Assignment
Restate word for word the entries below, starting with the line with "(419, 422) = (695, 280): black" and continuing through the line with "camera: 75 degrees right, 5 degrees up". Include both of those lines and no others.

Records from a dataset:

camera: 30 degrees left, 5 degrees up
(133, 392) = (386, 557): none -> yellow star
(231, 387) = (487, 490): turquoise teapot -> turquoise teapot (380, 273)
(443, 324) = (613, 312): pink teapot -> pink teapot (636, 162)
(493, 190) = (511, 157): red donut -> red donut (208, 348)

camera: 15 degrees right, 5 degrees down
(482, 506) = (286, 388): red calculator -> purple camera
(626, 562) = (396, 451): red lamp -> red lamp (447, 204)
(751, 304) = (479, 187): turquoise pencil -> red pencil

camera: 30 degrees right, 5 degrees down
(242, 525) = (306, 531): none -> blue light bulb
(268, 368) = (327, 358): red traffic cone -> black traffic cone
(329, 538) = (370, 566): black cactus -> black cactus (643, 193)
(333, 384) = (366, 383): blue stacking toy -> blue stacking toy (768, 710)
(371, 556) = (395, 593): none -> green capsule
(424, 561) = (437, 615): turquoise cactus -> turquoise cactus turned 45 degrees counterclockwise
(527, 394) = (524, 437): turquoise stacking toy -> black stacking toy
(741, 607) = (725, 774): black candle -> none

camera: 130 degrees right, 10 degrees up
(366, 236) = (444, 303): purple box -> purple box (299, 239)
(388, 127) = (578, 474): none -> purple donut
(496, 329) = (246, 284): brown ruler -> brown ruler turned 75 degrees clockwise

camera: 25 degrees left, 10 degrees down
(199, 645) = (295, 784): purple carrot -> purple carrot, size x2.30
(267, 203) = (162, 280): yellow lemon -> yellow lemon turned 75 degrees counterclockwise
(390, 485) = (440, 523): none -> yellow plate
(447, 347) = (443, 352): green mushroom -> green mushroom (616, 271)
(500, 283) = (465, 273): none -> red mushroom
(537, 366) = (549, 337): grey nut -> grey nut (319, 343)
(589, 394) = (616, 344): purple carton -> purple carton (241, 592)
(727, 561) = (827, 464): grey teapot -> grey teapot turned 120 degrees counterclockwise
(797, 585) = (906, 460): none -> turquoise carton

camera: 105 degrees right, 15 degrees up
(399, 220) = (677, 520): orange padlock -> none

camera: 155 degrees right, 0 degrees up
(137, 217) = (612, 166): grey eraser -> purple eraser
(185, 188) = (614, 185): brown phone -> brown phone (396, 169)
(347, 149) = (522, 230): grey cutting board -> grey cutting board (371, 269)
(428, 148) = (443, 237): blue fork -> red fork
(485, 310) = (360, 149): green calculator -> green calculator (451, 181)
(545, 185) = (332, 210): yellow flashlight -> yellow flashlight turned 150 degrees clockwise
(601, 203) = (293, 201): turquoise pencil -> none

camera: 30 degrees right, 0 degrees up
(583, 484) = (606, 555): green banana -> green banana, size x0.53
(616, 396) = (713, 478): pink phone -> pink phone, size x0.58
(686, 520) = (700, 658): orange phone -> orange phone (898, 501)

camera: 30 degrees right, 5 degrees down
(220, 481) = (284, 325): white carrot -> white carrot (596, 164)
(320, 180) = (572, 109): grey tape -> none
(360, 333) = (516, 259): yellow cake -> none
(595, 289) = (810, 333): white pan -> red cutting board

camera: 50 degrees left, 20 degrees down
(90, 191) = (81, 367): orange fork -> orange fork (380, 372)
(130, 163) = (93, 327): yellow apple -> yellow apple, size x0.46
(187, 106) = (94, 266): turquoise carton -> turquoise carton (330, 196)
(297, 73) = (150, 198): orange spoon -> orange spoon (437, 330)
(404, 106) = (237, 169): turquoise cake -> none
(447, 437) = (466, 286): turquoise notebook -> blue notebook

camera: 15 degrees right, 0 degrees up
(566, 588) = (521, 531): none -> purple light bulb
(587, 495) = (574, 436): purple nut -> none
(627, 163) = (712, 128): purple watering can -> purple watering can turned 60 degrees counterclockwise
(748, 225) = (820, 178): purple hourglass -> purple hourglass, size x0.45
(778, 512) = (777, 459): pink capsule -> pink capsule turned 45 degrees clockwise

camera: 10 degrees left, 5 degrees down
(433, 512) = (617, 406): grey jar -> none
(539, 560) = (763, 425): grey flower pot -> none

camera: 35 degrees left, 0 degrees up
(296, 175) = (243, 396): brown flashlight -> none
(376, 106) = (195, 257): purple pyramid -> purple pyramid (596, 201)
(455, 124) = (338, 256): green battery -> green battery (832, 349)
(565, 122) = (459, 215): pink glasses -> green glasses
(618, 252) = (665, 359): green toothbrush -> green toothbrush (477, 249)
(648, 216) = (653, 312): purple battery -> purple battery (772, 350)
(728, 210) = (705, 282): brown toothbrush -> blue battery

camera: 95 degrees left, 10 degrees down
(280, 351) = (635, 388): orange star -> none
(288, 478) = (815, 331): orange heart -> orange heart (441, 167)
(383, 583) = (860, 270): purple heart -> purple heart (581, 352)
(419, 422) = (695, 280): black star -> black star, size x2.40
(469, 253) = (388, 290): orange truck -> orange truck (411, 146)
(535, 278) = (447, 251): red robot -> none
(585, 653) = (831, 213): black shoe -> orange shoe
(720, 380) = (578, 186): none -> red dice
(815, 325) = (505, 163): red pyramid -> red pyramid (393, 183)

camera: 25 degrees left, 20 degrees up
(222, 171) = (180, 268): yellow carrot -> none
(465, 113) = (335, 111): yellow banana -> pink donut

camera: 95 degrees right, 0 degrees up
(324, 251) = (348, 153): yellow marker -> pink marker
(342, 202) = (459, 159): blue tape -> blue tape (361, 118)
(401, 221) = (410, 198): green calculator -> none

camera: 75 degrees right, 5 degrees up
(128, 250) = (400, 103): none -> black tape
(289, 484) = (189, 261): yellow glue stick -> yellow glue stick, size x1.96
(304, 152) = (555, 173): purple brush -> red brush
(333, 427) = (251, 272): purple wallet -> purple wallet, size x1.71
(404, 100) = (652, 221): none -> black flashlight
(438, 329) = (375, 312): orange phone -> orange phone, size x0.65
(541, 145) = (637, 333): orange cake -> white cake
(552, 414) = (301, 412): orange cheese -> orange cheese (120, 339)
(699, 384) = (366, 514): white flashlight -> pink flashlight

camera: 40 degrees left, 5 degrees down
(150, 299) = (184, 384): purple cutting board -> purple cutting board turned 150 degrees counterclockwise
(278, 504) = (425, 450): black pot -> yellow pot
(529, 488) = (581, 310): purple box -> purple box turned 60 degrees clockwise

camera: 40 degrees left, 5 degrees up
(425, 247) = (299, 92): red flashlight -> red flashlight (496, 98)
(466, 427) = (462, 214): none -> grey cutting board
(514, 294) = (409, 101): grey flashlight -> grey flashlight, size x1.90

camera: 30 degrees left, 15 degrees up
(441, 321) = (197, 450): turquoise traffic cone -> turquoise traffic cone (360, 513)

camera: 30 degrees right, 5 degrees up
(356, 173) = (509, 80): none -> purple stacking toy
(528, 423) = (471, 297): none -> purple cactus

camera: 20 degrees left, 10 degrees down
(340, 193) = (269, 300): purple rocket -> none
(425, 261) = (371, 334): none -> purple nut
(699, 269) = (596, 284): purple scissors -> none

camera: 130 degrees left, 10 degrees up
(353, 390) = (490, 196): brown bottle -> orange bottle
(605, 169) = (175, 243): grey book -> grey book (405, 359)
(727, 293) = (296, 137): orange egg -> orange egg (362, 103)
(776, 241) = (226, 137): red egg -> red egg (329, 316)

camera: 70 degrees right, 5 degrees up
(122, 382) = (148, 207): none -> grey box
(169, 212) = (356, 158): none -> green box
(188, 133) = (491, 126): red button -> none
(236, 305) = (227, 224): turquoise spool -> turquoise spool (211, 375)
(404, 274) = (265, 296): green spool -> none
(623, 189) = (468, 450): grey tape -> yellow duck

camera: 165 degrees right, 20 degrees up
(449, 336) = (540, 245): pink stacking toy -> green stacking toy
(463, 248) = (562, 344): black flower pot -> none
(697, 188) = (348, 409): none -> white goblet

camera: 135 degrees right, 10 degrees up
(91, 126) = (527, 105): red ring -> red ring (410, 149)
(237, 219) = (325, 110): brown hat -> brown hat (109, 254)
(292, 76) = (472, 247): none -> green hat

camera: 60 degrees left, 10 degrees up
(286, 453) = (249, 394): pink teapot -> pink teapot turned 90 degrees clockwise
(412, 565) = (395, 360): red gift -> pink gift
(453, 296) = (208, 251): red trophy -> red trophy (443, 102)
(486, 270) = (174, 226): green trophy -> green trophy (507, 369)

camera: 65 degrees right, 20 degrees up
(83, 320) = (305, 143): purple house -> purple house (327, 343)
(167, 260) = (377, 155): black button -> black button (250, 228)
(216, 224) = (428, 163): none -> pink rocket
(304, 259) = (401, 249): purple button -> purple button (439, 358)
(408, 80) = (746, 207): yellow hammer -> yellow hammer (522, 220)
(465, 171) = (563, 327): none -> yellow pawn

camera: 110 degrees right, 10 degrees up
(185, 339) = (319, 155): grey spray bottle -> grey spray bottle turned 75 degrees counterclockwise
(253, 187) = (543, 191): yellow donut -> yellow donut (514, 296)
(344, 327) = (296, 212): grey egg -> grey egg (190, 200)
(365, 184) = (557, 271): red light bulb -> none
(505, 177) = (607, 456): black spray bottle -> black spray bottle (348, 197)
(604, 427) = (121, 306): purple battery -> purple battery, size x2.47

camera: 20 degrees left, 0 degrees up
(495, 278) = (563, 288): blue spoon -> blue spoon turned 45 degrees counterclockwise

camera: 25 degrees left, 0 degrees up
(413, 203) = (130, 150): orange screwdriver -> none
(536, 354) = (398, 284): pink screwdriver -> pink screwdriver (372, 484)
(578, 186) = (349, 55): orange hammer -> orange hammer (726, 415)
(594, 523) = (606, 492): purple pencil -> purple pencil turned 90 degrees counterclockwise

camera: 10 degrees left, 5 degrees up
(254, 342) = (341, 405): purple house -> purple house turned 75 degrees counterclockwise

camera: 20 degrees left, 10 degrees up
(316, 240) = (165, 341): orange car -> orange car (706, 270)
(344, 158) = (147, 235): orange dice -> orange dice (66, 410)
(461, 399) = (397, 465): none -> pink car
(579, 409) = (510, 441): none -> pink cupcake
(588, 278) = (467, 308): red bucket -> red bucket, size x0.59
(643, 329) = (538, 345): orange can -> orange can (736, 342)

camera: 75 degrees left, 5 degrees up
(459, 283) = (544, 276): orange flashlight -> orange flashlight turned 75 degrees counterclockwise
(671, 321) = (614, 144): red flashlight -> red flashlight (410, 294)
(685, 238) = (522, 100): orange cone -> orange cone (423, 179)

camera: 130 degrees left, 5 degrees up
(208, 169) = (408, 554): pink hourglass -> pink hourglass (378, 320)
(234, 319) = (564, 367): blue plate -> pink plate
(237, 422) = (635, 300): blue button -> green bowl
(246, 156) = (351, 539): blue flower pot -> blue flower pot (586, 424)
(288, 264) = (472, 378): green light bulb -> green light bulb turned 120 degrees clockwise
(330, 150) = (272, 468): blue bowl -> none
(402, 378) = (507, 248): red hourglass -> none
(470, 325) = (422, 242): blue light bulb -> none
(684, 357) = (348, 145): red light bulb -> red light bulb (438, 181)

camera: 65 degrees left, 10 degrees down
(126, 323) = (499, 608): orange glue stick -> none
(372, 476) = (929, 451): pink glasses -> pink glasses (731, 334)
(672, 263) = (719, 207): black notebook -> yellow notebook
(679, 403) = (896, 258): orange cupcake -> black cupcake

Problem solution
(419, 422) = (695, 280): black star -> black star, size x2.40
(469, 253) = (388, 290): orange truck -> orange truck (411, 146)
(535, 278) = (447, 251): red robot -> none
(585, 653) = (831, 213): black shoe -> orange shoe
(720, 380) = (578, 186): none -> red dice
(815, 325) = (505, 163): red pyramid -> red pyramid (393, 183)

camera: 25 degrees left, 20 degrees up
(222, 171) = (180, 268): yellow carrot -> none
(465, 113) = (335, 111): yellow banana -> pink donut

camera: 95 degrees right, 0 degrees up
(324, 251) = (348, 153): yellow marker -> pink marker
(342, 202) = (459, 159): blue tape -> blue tape (361, 118)
(401, 221) = (410, 198): green calculator -> none

camera: 75 degrees right, 5 degrees up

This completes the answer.